-------- GIVEN RECORDS

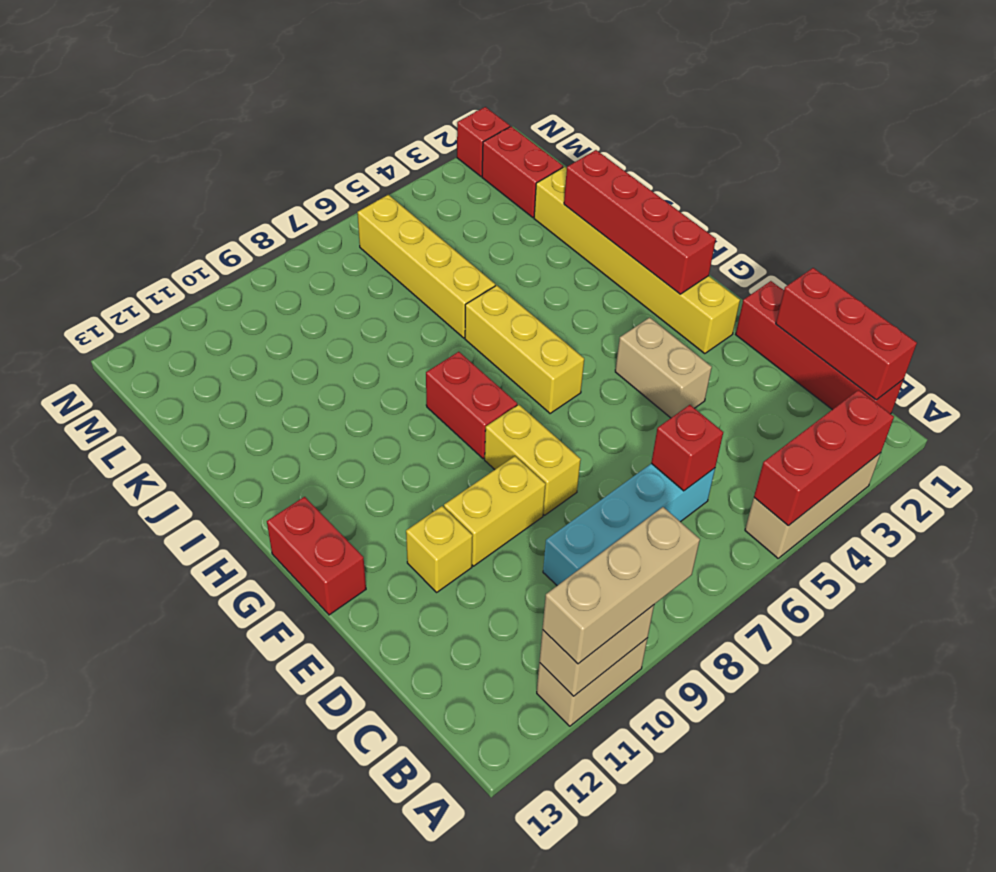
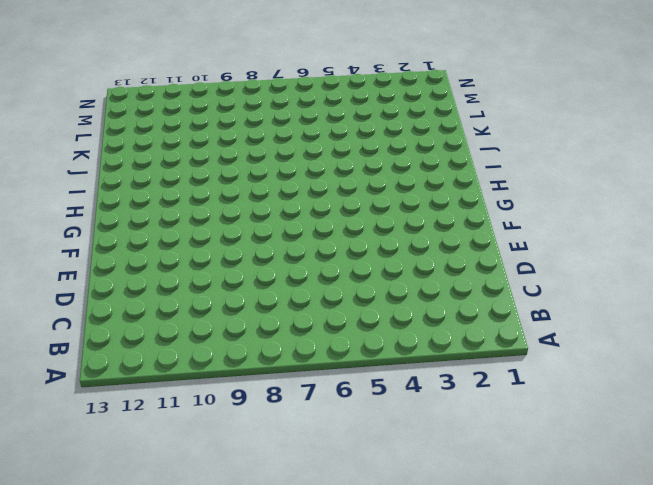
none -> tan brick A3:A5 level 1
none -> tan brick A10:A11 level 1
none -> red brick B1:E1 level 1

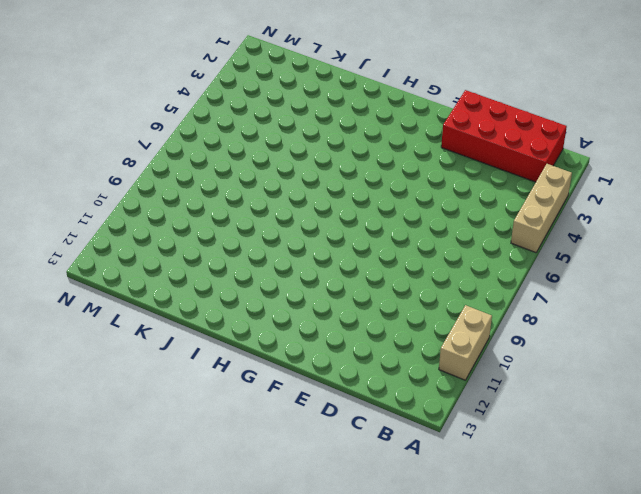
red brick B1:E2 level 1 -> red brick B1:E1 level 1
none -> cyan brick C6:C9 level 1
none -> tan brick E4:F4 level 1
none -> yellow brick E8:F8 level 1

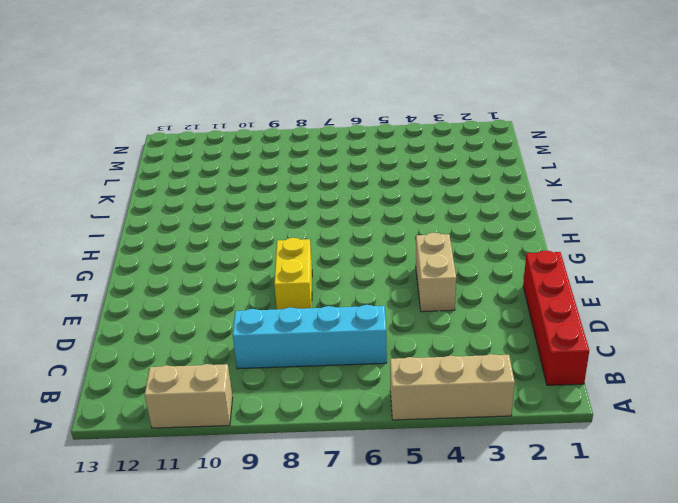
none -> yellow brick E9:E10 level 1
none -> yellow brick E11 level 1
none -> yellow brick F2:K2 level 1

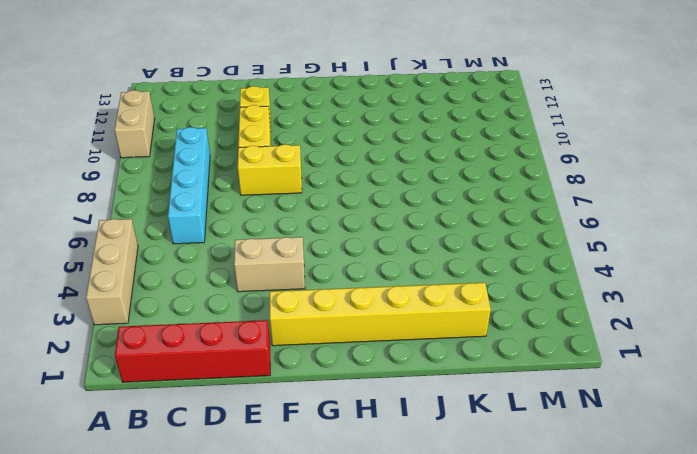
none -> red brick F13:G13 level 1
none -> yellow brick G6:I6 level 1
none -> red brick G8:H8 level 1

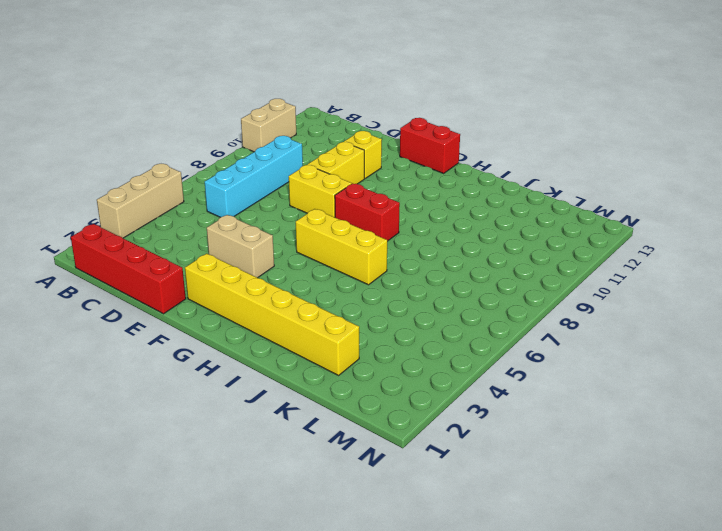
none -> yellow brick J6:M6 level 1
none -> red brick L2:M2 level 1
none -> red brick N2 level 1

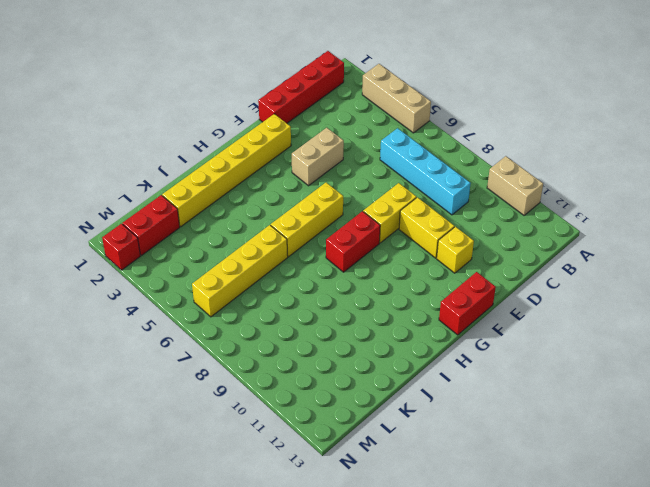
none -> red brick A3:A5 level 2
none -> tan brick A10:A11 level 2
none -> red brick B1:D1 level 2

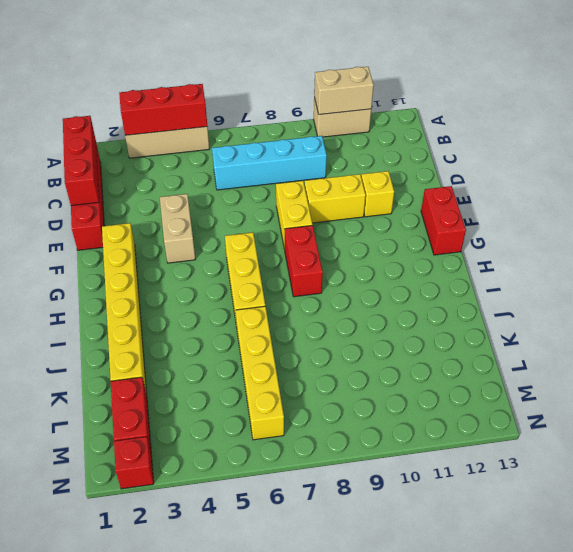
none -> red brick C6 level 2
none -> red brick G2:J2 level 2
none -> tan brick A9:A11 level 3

----------------
-------- GIVEN RECORDS

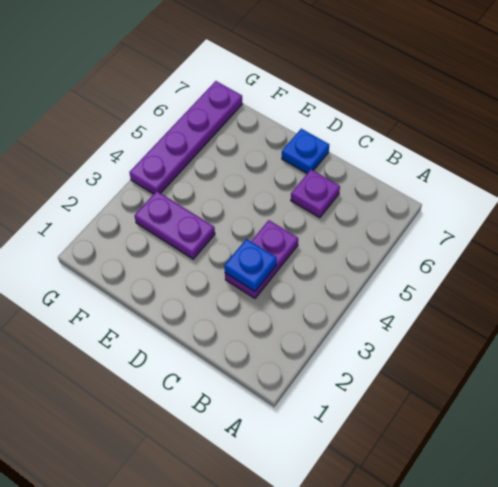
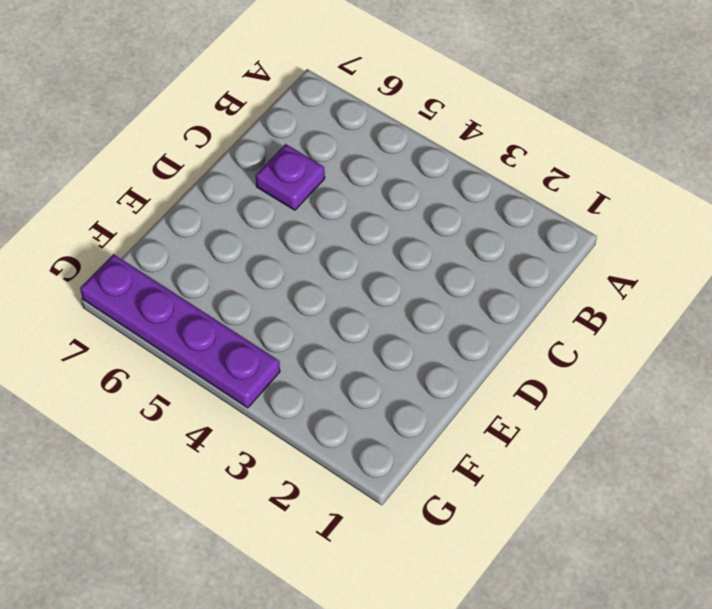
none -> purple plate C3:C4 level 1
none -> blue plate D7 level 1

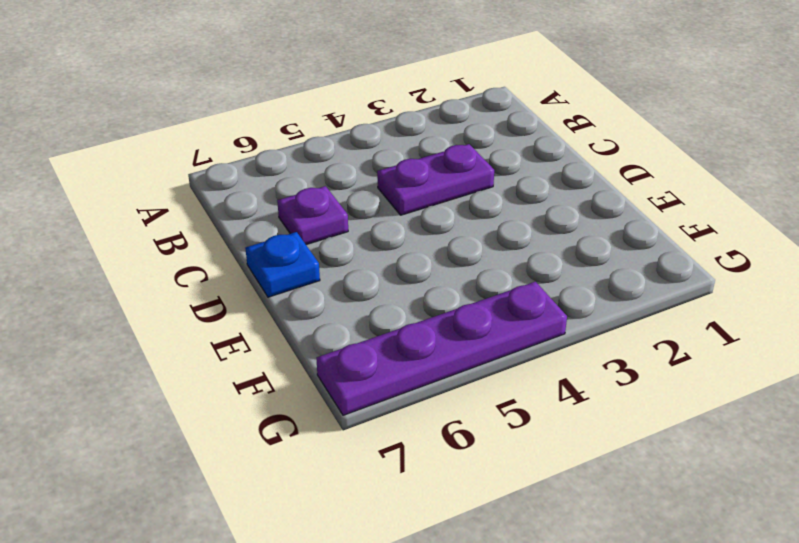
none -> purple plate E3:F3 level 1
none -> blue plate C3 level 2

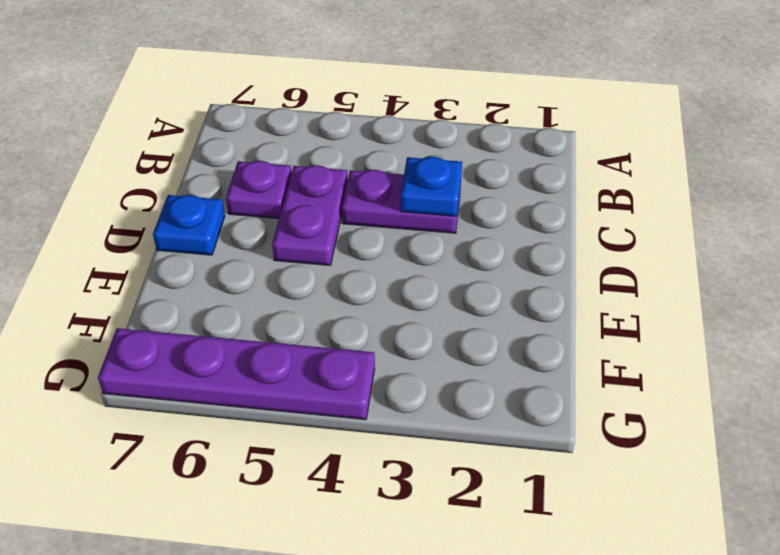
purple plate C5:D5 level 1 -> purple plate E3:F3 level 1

----------------

• **TASK DIRECTIONS**
Look above for the line containing "none -> red brick L2:M2 level 1", then write out every line from there down to the line containing "none -> tan brick A9:A11 level 3", that line included, with no pictures.

• **RESPONSE BELOW**
none -> red brick L2:M2 level 1
none -> red brick N2 level 1

none -> red brick A3:A5 level 2
none -> tan brick A10:A11 level 2
none -> red brick B1:D1 level 2

none -> red brick C6 level 2
none -> red brick G2:J2 level 2
none -> tan brick A9:A11 level 3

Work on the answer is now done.